[Start of section]

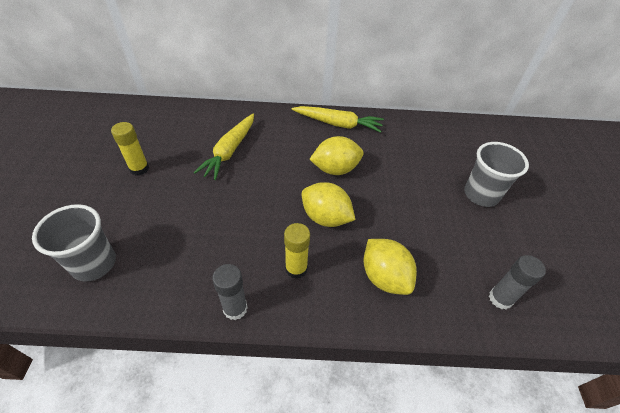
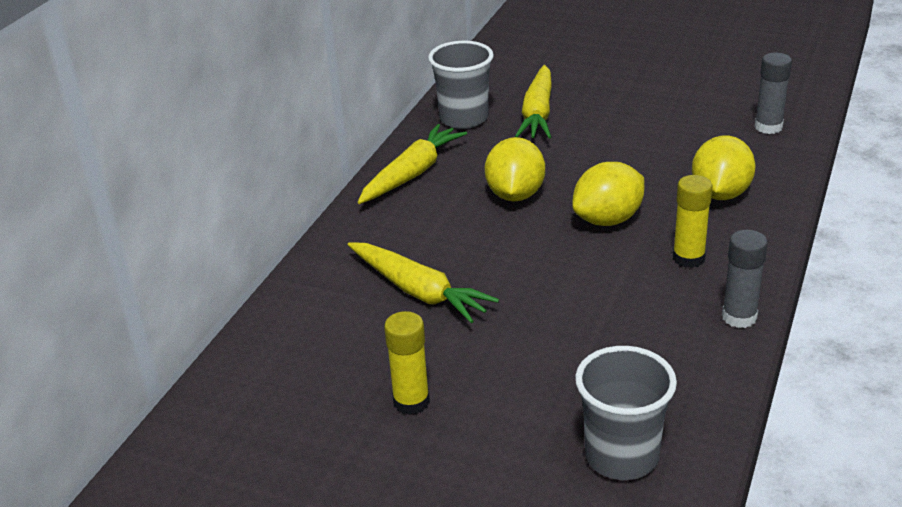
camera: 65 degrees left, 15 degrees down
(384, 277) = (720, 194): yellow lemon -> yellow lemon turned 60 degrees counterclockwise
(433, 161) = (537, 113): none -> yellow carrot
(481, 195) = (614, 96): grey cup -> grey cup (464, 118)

[End of section]
[Start of section]

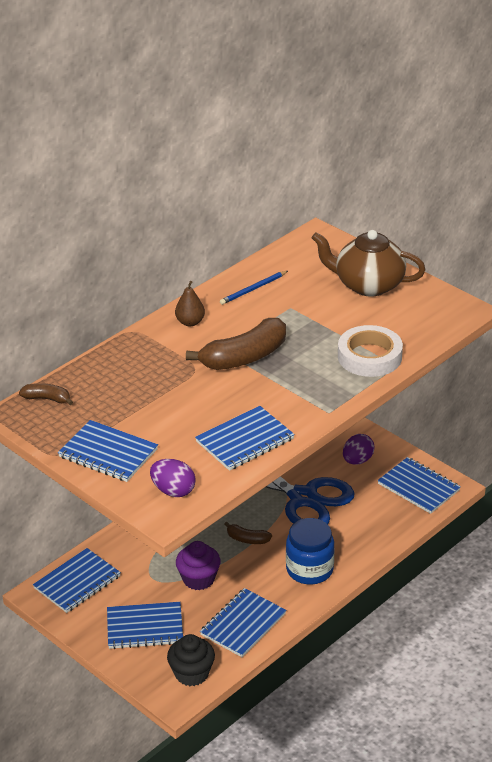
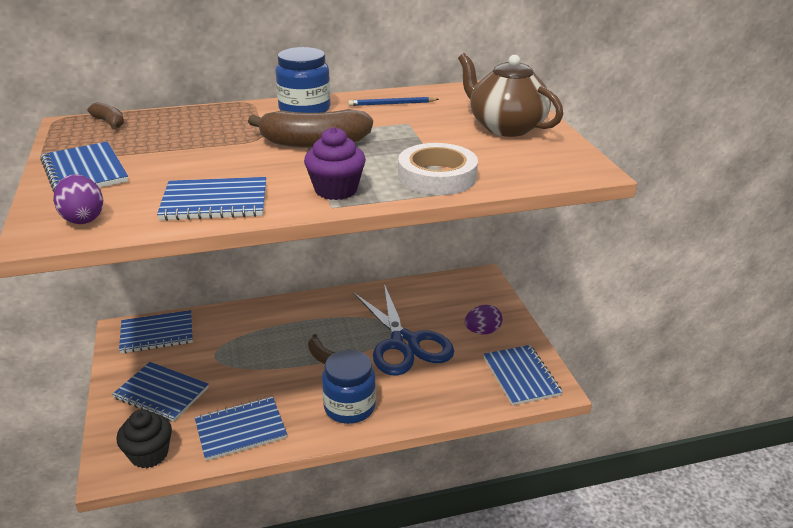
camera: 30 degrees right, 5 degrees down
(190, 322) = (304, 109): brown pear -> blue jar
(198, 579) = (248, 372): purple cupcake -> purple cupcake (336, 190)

[End of section]
[Start of section]

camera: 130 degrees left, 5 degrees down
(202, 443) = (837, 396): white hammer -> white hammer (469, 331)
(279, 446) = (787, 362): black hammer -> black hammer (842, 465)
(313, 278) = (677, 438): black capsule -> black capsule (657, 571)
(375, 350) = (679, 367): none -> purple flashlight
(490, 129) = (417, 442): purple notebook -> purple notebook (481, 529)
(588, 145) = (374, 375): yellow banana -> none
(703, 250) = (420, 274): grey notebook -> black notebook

[End of section]

§ Requirement: Among the entries above, the lines between the ones containing "(279, 446) = (787, 362): black" and "(703, 250) = (420, 274): grey", inclusive, are to be transcribed exactly. No other line is to be given.

§ Solution to this exercise:
(279, 446) = (787, 362): black hammer -> black hammer (842, 465)
(313, 278) = (677, 438): black capsule -> black capsule (657, 571)
(375, 350) = (679, 367): none -> purple flashlight
(490, 129) = (417, 442): purple notebook -> purple notebook (481, 529)
(588, 145) = (374, 375): yellow banana -> none
(703, 250) = (420, 274): grey notebook -> black notebook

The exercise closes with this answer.